◆ Task prompt:
The following data has a line with "yellow ellipse: rotated" and a line with "cyan pentagon: rotated". Write out exactly those lines and all the lines between them.

◆ Exercise inputs:
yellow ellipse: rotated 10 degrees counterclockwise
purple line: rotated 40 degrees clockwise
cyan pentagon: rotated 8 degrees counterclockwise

---

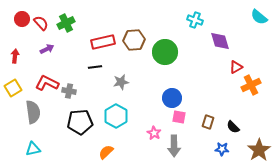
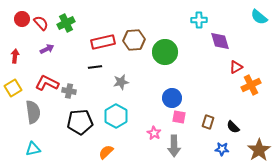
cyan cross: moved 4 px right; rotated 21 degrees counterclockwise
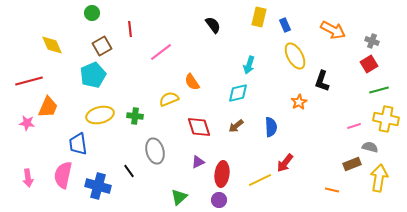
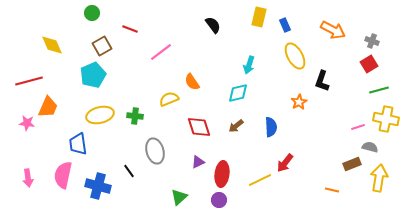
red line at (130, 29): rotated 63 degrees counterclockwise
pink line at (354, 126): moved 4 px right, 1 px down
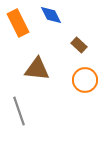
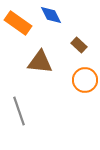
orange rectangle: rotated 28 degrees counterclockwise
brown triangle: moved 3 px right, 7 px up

==

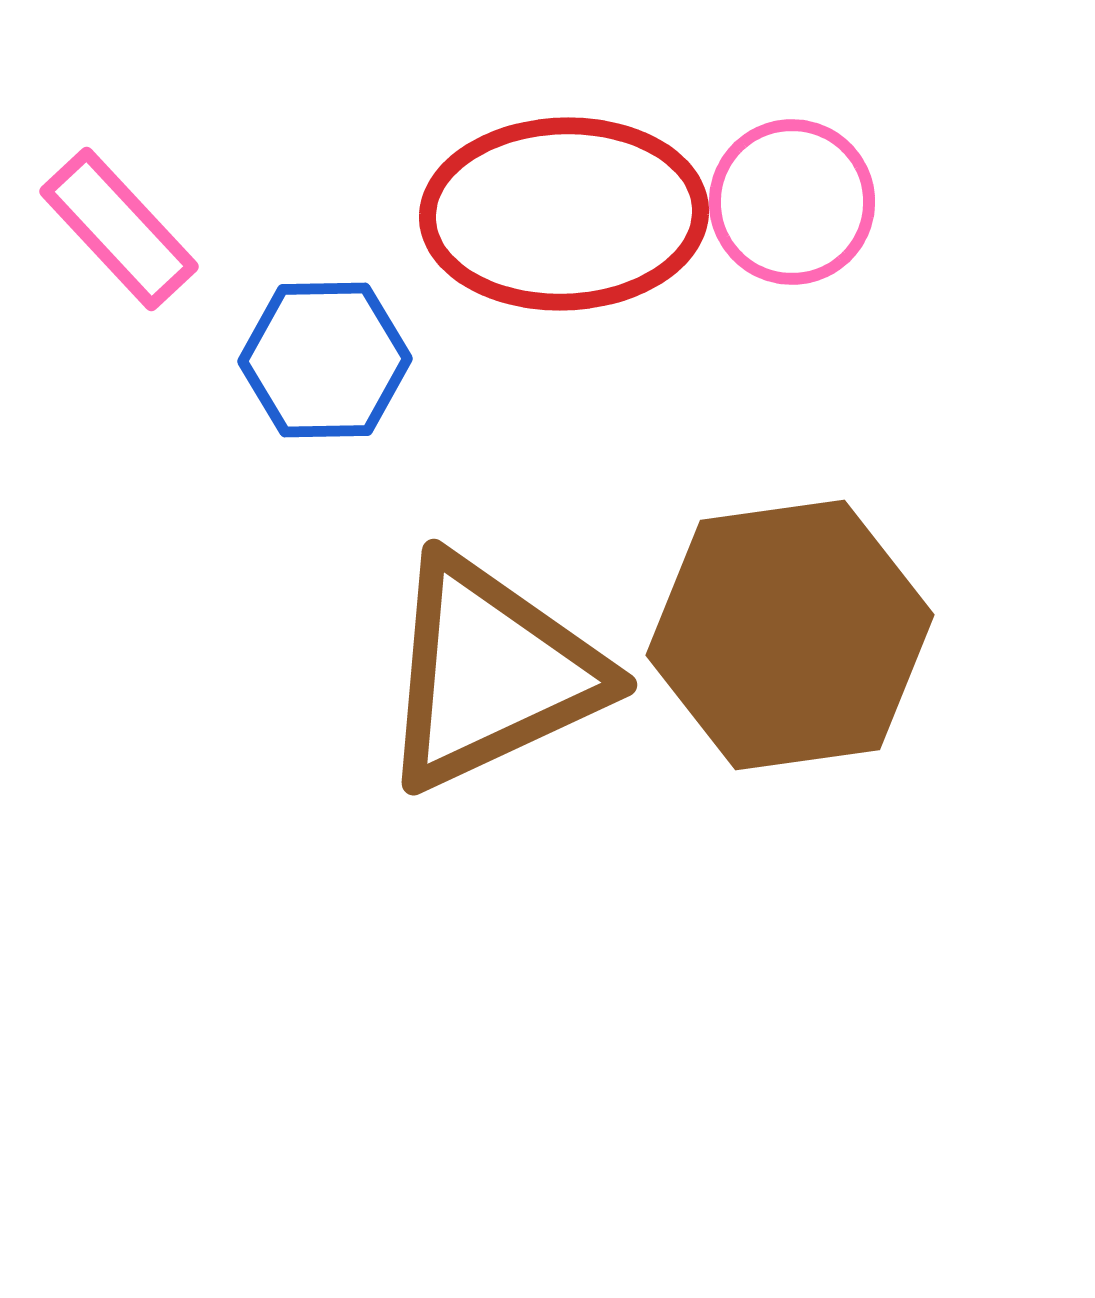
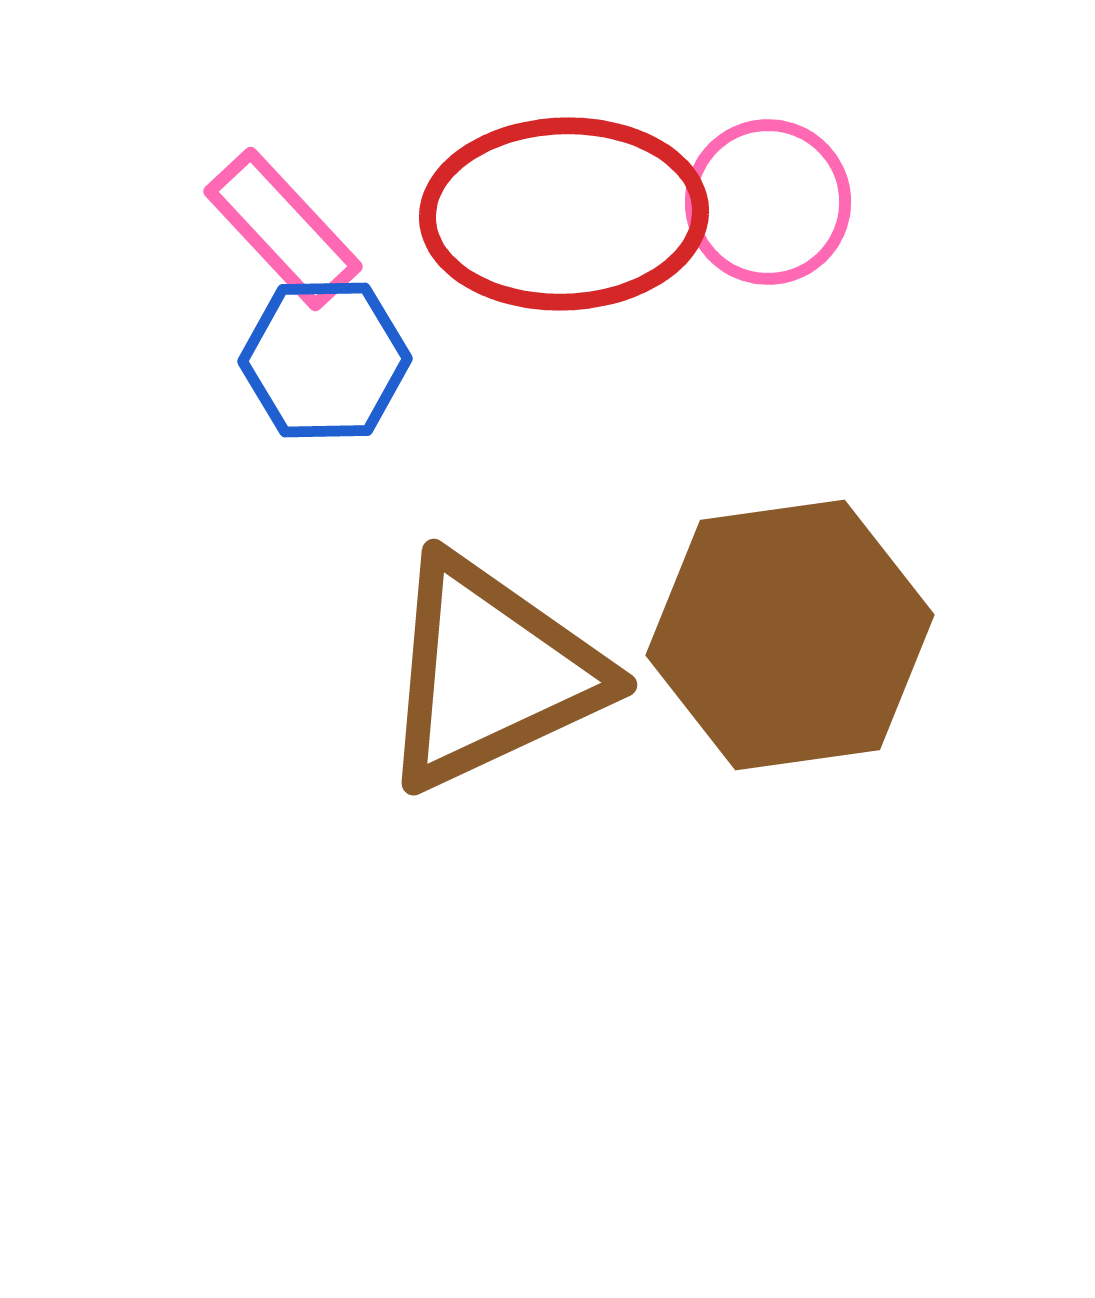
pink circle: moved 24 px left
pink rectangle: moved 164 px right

◆ Task result:
yellow ellipse: rotated 10 degrees counterclockwise
purple line: rotated 40 degrees clockwise
cyan pentagon: rotated 8 degrees counterclockwise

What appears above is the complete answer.